--- Problem description ---
Your copy should run exactly from the line containing "RGB pin B: D6 -> D3" to the last line of the entries below, and it should include no pictures.

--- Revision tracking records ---
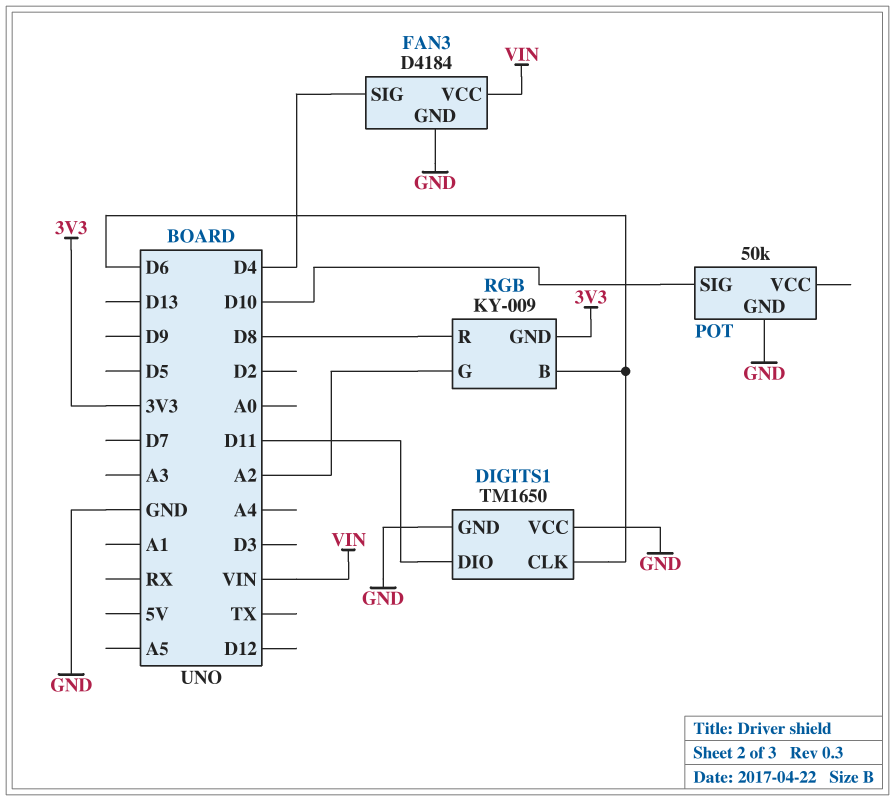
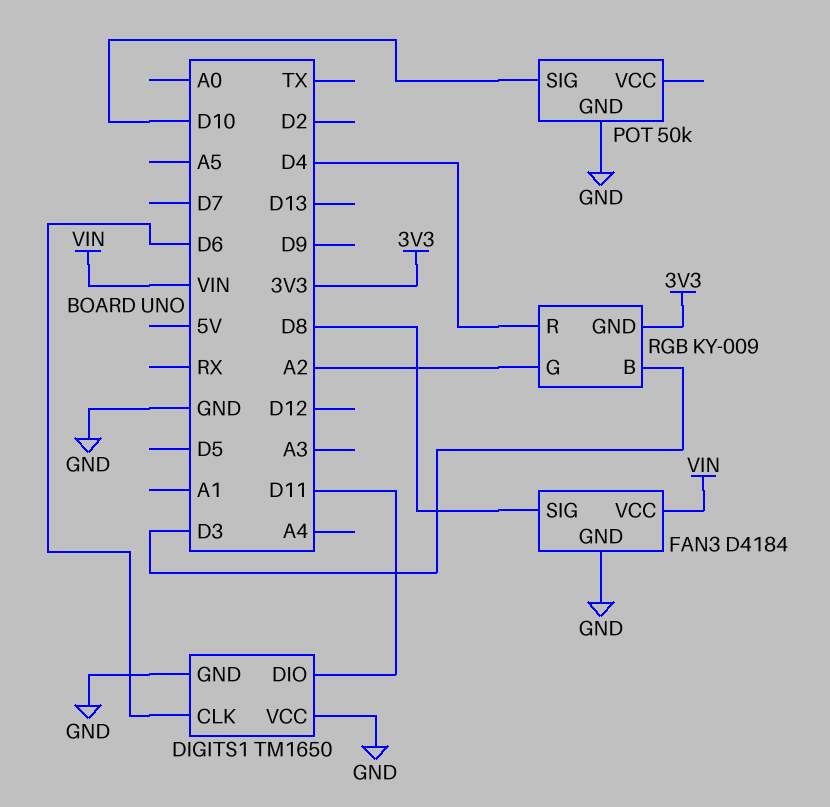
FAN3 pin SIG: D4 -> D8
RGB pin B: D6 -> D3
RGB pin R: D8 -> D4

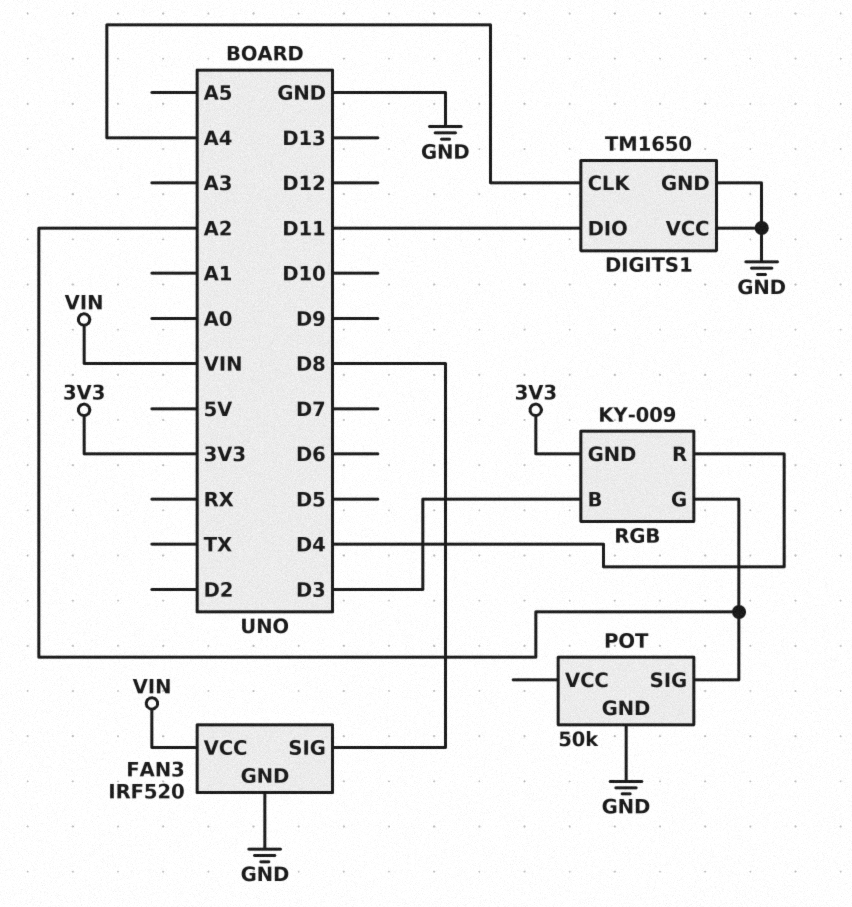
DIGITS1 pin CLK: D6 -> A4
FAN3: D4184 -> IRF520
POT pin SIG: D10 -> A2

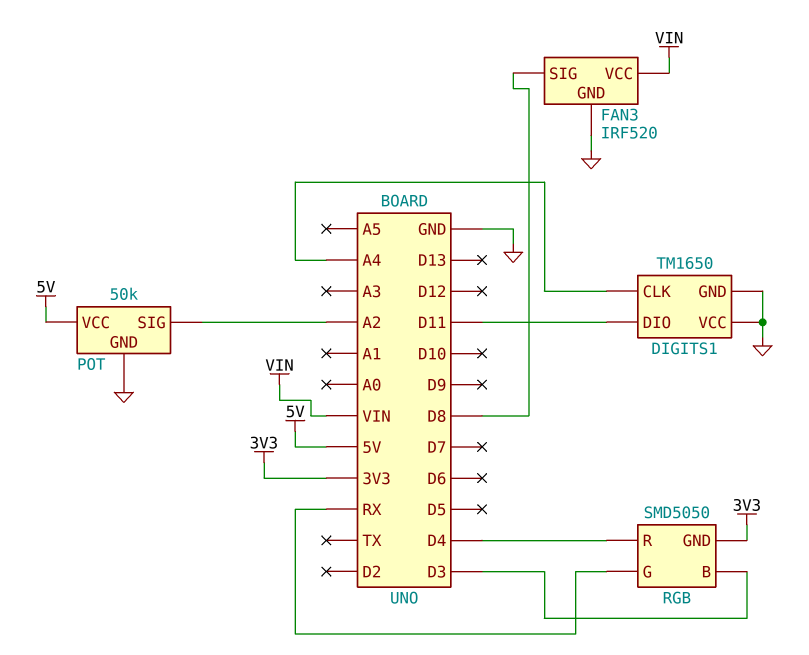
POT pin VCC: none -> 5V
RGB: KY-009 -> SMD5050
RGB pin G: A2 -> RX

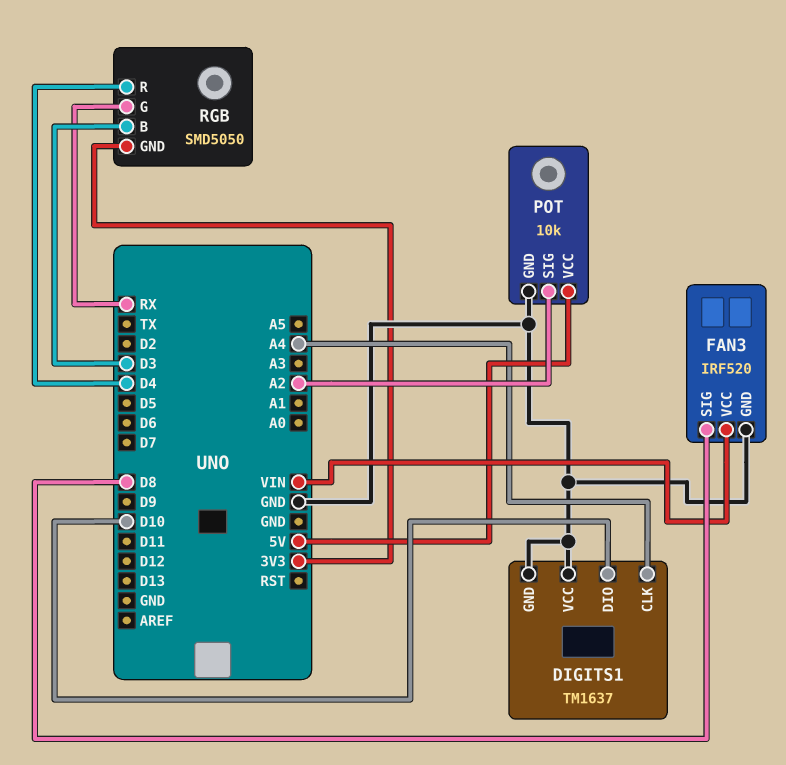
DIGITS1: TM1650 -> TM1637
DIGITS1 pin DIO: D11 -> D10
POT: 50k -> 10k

--- Answer box ---
RGB pin B: D6 -> D3
RGB pin R: D8 -> D4

DIGITS1 pin CLK: D6 -> A4
FAN3: D4184 -> IRF520
POT pin SIG: D10 -> A2

POT pin VCC: none -> 5V
RGB: KY-009 -> SMD5050
RGB pin G: A2 -> RX

DIGITS1: TM1650 -> TM1637
DIGITS1 pin DIO: D11 -> D10
POT: 50k -> 10k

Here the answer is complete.